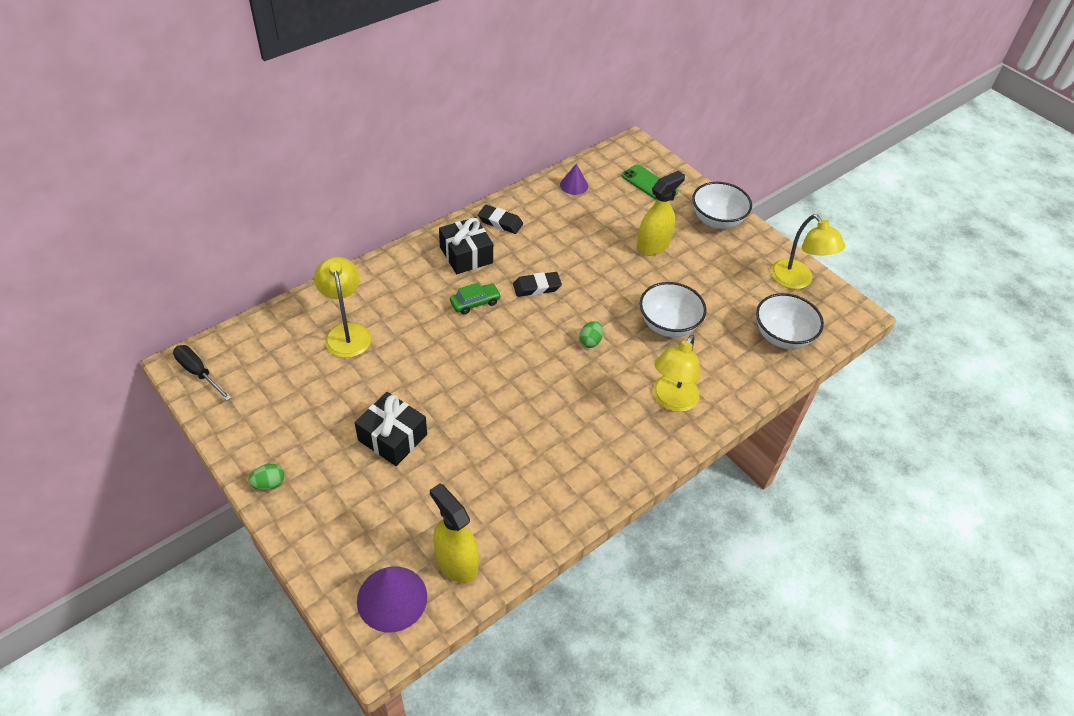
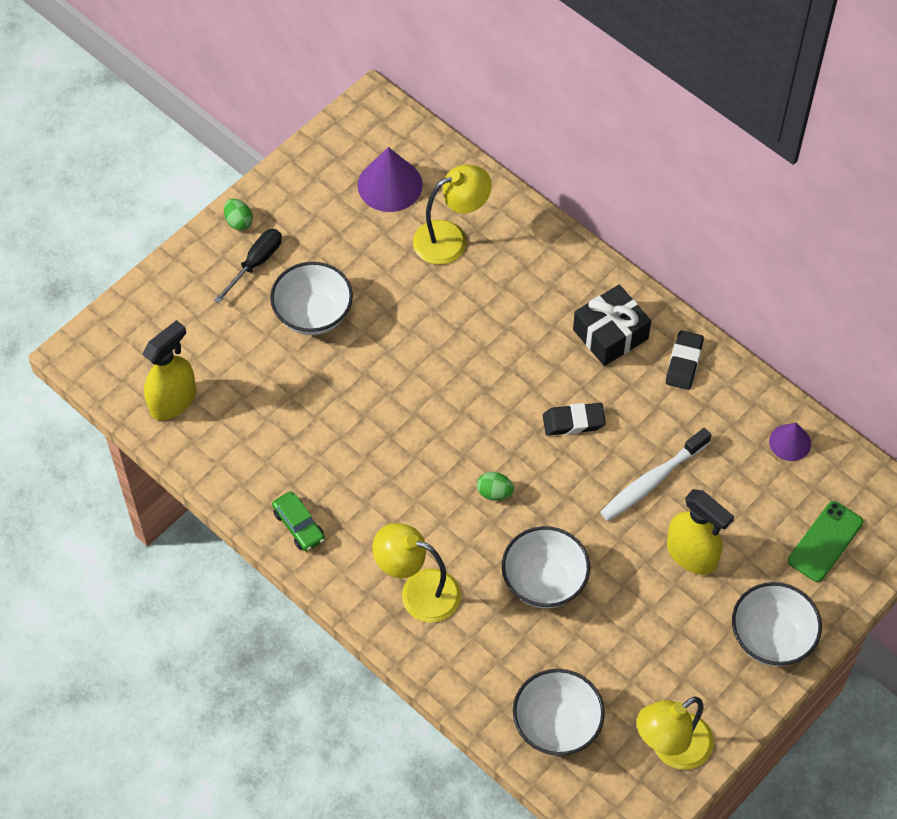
camera: 85 degrees right, 10 degrees up
(198, 373) = (365, 122): black screwdriver -> black screwdriver (255, 263)
(392, 437) = (313, 314): black gift -> white bowl
(392, 598) = (128, 354): purple cone -> purple cone (390, 185)
(475, 303) = (529, 358): green car -> green car (299, 526)
(537, 287) = (573, 422): black eraser -> black eraser turned 75 degrees counterclockwise
(593, 254) = (652, 481): none -> white toothbrush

────────────────────────────────────────

Would you transcribe exactly the lines from the one containing "(537, 287) = (573, 422): black" to the end of the material, and leave out the rest?

**SOLVED EXERCISE:**
(537, 287) = (573, 422): black eraser -> black eraser turned 75 degrees counterclockwise
(593, 254) = (652, 481): none -> white toothbrush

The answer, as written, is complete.